* **Problem description**: Copy out all of these records again, substituting "pixels" for each "px" and leaving everything else unchanged.

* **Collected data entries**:
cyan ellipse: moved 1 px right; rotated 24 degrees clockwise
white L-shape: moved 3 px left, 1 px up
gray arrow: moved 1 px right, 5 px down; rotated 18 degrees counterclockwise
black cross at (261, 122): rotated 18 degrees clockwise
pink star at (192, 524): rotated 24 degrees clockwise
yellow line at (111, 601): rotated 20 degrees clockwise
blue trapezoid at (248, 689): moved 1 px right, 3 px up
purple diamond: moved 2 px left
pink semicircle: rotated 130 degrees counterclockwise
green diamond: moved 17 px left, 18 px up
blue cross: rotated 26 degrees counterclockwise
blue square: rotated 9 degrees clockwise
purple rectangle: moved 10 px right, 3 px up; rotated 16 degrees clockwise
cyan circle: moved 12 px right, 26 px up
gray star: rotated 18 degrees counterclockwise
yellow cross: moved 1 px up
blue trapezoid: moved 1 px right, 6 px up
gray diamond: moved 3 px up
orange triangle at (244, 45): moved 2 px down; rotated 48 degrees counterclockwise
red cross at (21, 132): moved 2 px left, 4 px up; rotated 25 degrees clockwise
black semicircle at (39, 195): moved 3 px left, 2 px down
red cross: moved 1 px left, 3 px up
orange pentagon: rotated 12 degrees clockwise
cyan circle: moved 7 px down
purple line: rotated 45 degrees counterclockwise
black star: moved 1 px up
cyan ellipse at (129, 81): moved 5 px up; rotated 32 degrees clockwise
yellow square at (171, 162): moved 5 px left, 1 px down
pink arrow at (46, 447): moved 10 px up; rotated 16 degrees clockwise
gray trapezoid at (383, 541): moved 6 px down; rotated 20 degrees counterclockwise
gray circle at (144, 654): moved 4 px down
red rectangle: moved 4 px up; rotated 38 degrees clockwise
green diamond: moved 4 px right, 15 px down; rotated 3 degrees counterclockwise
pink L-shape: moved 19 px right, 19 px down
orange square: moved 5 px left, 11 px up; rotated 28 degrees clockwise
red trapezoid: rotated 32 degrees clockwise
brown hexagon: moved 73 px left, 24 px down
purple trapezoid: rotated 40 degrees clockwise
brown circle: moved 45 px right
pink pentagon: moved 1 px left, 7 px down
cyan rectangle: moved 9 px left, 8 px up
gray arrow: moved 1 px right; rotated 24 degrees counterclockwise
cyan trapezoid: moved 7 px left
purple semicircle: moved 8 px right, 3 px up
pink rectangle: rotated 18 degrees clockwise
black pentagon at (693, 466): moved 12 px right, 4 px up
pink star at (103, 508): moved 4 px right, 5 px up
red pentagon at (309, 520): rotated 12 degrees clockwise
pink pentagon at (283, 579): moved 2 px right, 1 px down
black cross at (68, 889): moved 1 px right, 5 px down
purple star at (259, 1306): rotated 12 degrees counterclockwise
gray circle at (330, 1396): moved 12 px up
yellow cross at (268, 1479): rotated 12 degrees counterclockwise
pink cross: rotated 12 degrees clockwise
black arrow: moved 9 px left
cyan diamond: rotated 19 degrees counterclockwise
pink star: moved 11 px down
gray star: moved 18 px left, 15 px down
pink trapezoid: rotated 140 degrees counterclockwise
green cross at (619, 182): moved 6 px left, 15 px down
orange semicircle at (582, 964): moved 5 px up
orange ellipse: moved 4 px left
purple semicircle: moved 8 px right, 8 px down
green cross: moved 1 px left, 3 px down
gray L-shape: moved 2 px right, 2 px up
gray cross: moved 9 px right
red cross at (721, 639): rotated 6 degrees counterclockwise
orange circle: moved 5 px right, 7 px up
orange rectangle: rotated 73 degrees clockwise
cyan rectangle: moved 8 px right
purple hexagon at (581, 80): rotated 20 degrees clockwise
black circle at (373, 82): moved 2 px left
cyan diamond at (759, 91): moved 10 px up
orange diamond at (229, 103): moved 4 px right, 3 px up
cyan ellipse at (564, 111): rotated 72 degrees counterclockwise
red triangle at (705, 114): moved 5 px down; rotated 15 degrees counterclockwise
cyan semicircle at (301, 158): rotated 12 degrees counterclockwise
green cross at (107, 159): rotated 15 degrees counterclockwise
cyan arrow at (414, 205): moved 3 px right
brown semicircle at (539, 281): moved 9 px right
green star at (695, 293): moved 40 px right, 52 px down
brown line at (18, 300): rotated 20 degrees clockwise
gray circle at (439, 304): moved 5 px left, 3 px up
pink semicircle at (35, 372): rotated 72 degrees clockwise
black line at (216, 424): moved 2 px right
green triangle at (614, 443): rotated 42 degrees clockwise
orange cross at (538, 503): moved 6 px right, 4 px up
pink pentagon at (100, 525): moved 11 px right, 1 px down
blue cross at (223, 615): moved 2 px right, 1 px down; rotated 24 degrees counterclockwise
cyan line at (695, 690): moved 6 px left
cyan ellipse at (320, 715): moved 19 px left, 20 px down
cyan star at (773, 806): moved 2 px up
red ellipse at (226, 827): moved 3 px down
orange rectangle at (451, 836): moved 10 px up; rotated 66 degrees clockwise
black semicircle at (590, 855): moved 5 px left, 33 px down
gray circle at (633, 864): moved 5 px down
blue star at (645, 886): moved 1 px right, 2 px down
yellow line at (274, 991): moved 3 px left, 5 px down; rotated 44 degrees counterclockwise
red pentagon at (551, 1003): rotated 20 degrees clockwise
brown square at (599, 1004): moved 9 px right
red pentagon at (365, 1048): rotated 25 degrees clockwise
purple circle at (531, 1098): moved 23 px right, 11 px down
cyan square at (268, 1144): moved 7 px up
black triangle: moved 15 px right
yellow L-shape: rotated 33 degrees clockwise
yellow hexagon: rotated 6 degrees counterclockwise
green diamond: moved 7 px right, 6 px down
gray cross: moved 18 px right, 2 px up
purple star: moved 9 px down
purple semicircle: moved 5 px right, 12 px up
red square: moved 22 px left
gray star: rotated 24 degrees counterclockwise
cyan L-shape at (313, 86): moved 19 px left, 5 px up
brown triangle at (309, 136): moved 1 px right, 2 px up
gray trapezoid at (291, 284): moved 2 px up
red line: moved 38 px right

* **Complete answer**:
cyan ellipse: moved 1 pixels right; rotated 24 degrees clockwise
white L-shape: moved 3 pixels left, 1 pixels up
gray arrow: moved 1 pixels right, 5 pixels down; rotated 18 degrees counterclockwise
black cross at (261, 122): rotated 18 degrees clockwise
pink star at (192, 524): rotated 24 degrees clockwise
yellow line at (111, 601): rotated 20 degrees clockwise
blue trapezoid at (248, 689): moved 1 pixels right, 3 pixels up
purple diamond: moved 2 pixels left
pink semicircle: rotated 130 degrees counterclockwise
green diamond: moved 17 pixels left, 18 pixels up
blue cross: rotated 26 degrees counterclockwise
blue square: rotated 9 degrees clockwise
purple rectangle: moved 10 pixels right, 3 pixels up; rotated 16 degrees clockwise
cyan circle: moved 12 pixels right, 26 pixels up
gray star: rotated 18 degrees counterclockwise
yellow cross: moved 1 pixels up
blue trapezoid: moved 1 pixels right, 6 pixels up
gray diamond: moved 3 pixels up
orange triangle at (244, 45): moved 2 pixels down; rotated 48 degrees counterclockwise
red cross at (21, 132): moved 2 pixels left, 4 pixels up; rotated 25 degrees clockwise
black semicircle at (39, 195): moved 3 pixels left, 2 pixels down
red cross: moved 1 pixels left, 3 pixels up
orange pentagon: rotated 12 degrees clockwise
cyan circle: moved 7 pixels down
purple line: rotated 45 degrees counterclockwise
black star: moved 1 pixels up
cyan ellipse at (129, 81): moved 5 pixels up; rotated 32 degrees clockwise
yellow square at (171, 162): moved 5 pixels left, 1 pixels down
pink arrow at (46, 447): moved 10 pixels up; rotated 16 degrees clockwise
gray trapezoid at (383, 541): moved 6 pixels down; rotated 20 degrees counterclockwise
gray circle at (144, 654): moved 4 pixels down
red rectangle: moved 4 pixels up; rotated 38 degrees clockwise
green diamond: moved 4 pixels right, 15 pixels down; rotated 3 degrees counterclockwise
pink L-shape: moved 19 pixels right, 19 pixels down
orange square: moved 5 pixels left, 11 pixels up; rotated 28 degrees clockwise
red trapezoid: rotated 32 degrees clockwise
brown hexagon: moved 73 pixels left, 24 pixels down
purple trapezoid: rotated 40 degrees clockwise
brown circle: moved 45 pixels right
pink pentagon: moved 1 pixels left, 7 pixels down
cyan rectangle: moved 9 pixels left, 8 pixels up
gray arrow: moved 1 pixels right; rotated 24 degrees counterclockwise
cyan trapezoid: moved 7 pixels left
purple semicircle: moved 8 pixels right, 3 pixels up
pink rectangle: rotated 18 degrees clockwise
black pentagon at (693, 466): moved 12 pixels right, 4 pixels up
pink star at (103, 508): moved 4 pixels right, 5 pixels up
red pentagon at (309, 520): rotated 12 degrees clockwise
pink pentagon at (283, 579): moved 2 pixels right, 1 pixels down
black cross at (68, 889): moved 1 pixels right, 5 pixels down
purple star at (259, 1306): rotated 12 degrees counterclockwise
gray circle at (330, 1396): moved 12 pixels up
yellow cross at (268, 1479): rotated 12 degrees counterclockwise
pink cross: rotated 12 degrees clockwise
black arrow: moved 9 pixels left
cyan diamond: rotated 19 degrees counterclockwise
pink star: moved 11 pixels down
gray star: moved 18 pixels left, 15 pixels down
pink trapezoid: rotated 140 degrees counterclockwise
green cross at (619, 182): moved 6 pixels left, 15 pixels down
orange semicircle at (582, 964): moved 5 pixels up
orange ellipse: moved 4 pixels left
purple semicircle: moved 8 pixels right, 8 pixels down
green cross: moved 1 pixels left, 3 pixels down
gray L-shape: moved 2 pixels right, 2 pixels up
gray cross: moved 9 pixels right
red cross at (721, 639): rotated 6 degrees counterclockwise
orange circle: moved 5 pixels right, 7 pixels up
orange rectangle: rotated 73 degrees clockwise
cyan rectangle: moved 8 pixels right
purple hexagon at (581, 80): rotated 20 degrees clockwise
black circle at (373, 82): moved 2 pixels left
cyan diamond at (759, 91): moved 10 pixels up
orange diamond at (229, 103): moved 4 pixels right, 3 pixels up
cyan ellipse at (564, 111): rotated 72 degrees counterclockwise
red triangle at (705, 114): moved 5 pixels down; rotated 15 degrees counterclockwise
cyan semicircle at (301, 158): rotated 12 degrees counterclockwise
green cross at (107, 159): rotated 15 degrees counterclockwise
cyan arrow at (414, 205): moved 3 pixels right
brown semicircle at (539, 281): moved 9 pixels right
green star at (695, 293): moved 40 pixels right, 52 pixels down
brown line at (18, 300): rotated 20 degrees clockwise
gray circle at (439, 304): moved 5 pixels left, 3 pixels up
pink semicircle at (35, 372): rotated 72 degrees clockwise
black line at (216, 424): moved 2 pixels right
green triangle at (614, 443): rotated 42 degrees clockwise
orange cross at (538, 503): moved 6 pixels right, 4 pixels up
pink pentagon at (100, 525): moved 11 pixels right, 1 pixels down
blue cross at (223, 615): moved 2 pixels right, 1 pixels down; rotated 24 degrees counterclockwise
cyan line at (695, 690): moved 6 pixels left
cyan ellipse at (320, 715): moved 19 pixels left, 20 pixels down
cyan star at (773, 806): moved 2 pixels up
red ellipse at (226, 827): moved 3 pixels down
orange rectangle at (451, 836): moved 10 pixels up; rotated 66 degrees clockwise
black semicircle at (590, 855): moved 5 pixels left, 33 pixels down
gray circle at (633, 864): moved 5 pixels down
blue star at (645, 886): moved 1 pixels right, 2 pixels down
yellow line at (274, 991): moved 3 pixels left, 5 pixels down; rotated 44 degrees counterclockwise
red pentagon at (551, 1003): rotated 20 degrees clockwise
brown square at (599, 1004): moved 9 pixels right
red pentagon at (365, 1048): rotated 25 degrees clockwise
purple circle at (531, 1098): moved 23 pixels right, 11 pixels down
cyan square at (268, 1144): moved 7 pixels up
black triangle: moved 15 pixels right
yellow L-shape: rotated 33 degrees clockwise
yellow hexagon: rotated 6 degrees counterclockwise
green diamond: moved 7 pixels right, 6 pixels down
gray cross: moved 18 pixels right, 2 pixels up
purple star: moved 9 pixels down
purple semicircle: moved 5 pixels right, 12 pixels up
red square: moved 22 pixels left
gray star: rotated 24 degrees counterclockwise
cyan L-shape at (313, 86): moved 19 pixels left, 5 pixels up
brown triangle at (309, 136): moved 1 pixels right, 2 pixels up
gray trapezoid at (291, 284): moved 2 pixels up
red line: moved 38 pixels right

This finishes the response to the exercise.